*WORK ITEM:*
Copy the data as given. No line may be skipped.

Object change listings:
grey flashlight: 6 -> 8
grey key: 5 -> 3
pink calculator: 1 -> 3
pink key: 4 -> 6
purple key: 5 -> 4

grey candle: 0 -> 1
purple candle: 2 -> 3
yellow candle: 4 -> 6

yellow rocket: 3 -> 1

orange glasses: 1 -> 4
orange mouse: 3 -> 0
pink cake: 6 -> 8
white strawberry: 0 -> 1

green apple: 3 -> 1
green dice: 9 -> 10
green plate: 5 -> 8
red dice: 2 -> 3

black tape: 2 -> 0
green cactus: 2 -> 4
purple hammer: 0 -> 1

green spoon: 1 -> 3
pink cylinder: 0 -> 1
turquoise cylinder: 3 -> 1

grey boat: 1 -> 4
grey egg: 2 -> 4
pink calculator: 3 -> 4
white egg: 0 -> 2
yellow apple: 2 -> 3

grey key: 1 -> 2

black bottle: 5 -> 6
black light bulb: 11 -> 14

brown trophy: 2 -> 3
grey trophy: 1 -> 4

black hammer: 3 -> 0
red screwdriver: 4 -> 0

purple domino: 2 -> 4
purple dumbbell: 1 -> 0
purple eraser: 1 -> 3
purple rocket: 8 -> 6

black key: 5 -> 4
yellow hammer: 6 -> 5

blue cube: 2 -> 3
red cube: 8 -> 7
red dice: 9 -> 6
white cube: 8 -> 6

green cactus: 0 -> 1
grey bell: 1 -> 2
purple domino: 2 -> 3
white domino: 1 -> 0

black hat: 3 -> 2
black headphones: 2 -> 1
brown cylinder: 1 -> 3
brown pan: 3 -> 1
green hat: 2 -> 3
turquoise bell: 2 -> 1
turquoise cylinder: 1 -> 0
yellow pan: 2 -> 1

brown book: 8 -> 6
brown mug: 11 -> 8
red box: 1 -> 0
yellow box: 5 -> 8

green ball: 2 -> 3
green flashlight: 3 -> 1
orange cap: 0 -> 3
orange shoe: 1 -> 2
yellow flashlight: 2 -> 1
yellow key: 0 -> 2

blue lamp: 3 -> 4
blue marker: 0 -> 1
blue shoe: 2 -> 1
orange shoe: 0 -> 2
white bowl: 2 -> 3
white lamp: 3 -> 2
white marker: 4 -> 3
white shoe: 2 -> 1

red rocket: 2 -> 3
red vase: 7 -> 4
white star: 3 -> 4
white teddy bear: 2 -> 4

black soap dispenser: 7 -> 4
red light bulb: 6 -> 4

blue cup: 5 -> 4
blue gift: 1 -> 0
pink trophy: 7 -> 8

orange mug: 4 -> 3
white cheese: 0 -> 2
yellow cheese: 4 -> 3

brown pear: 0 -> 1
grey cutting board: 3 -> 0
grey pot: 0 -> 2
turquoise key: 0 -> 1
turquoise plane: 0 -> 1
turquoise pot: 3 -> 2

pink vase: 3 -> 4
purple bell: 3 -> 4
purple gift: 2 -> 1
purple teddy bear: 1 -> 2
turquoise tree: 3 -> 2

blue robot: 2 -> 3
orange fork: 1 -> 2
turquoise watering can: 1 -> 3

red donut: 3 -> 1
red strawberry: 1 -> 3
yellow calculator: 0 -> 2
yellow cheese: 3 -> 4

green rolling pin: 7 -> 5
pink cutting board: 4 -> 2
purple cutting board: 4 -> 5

*RESULT BELOW:*
grey flashlight: 6 -> 8
grey key: 5 -> 3
pink calculator: 1 -> 3
pink key: 4 -> 6
purple key: 5 -> 4

grey candle: 0 -> 1
purple candle: 2 -> 3
yellow candle: 4 -> 6

yellow rocket: 3 -> 1

orange glasses: 1 -> 4
orange mouse: 3 -> 0
pink cake: 6 -> 8
white strawberry: 0 -> 1

green apple: 3 -> 1
green dice: 9 -> 10
green plate: 5 -> 8
red dice: 2 -> 3

black tape: 2 -> 0
green cactus: 2 -> 4
purple hammer: 0 -> 1

green spoon: 1 -> 3
pink cylinder: 0 -> 1
turquoise cylinder: 3 -> 1

grey boat: 1 -> 4
grey egg: 2 -> 4
pink calculator: 3 -> 4
white egg: 0 -> 2
yellow apple: 2 -> 3

grey key: 1 -> 2

black bottle: 5 -> 6
black light bulb: 11 -> 14

brown trophy: 2 -> 3
grey trophy: 1 -> 4

black hammer: 3 -> 0
red screwdriver: 4 -> 0

purple domino: 2 -> 4
purple dumbbell: 1 -> 0
purple eraser: 1 -> 3
purple rocket: 8 -> 6

black key: 5 -> 4
yellow hammer: 6 -> 5

blue cube: 2 -> 3
red cube: 8 -> 7
red dice: 9 -> 6
white cube: 8 -> 6

green cactus: 0 -> 1
grey bell: 1 -> 2
purple domino: 2 -> 3
white domino: 1 -> 0

black hat: 3 -> 2
black headphones: 2 -> 1
brown cylinder: 1 -> 3
brown pan: 3 -> 1
green hat: 2 -> 3
turquoise bell: 2 -> 1
turquoise cylinder: 1 -> 0
yellow pan: 2 -> 1

brown book: 8 -> 6
brown mug: 11 -> 8
red box: 1 -> 0
yellow box: 5 -> 8

green ball: 2 -> 3
green flashlight: 3 -> 1
orange cap: 0 -> 3
orange shoe: 1 -> 2
yellow flashlight: 2 -> 1
yellow key: 0 -> 2

blue lamp: 3 -> 4
blue marker: 0 -> 1
blue shoe: 2 -> 1
orange shoe: 0 -> 2
white bowl: 2 -> 3
white lamp: 3 -> 2
white marker: 4 -> 3
white shoe: 2 -> 1

red rocket: 2 -> 3
red vase: 7 -> 4
white star: 3 -> 4
white teddy bear: 2 -> 4

black soap dispenser: 7 -> 4
red light bulb: 6 -> 4

blue cup: 5 -> 4
blue gift: 1 -> 0
pink trophy: 7 -> 8

orange mug: 4 -> 3
white cheese: 0 -> 2
yellow cheese: 4 -> 3

brown pear: 0 -> 1
grey cutting board: 3 -> 0
grey pot: 0 -> 2
turquoise key: 0 -> 1
turquoise plane: 0 -> 1
turquoise pot: 3 -> 2

pink vase: 3 -> 4
purple bell: 3 -> 4
purple gift: 2 -> 1
purple teddy bear: 1 -> 2
turquoise tree: 3 -> 2

blue robot: 2 -> 3
orange fork: 1 -> 2
turquoise watering can: 1 -> 3

red donut: 3 -> 1
red strawberry: 1 -> 3
yellow calculator: 0 -> 2
yellow cheese: 3 -> 4

green rolling pin: 7 -> 5
pink cutting board: 4 -> 2
purple cutting board: 4 -> 5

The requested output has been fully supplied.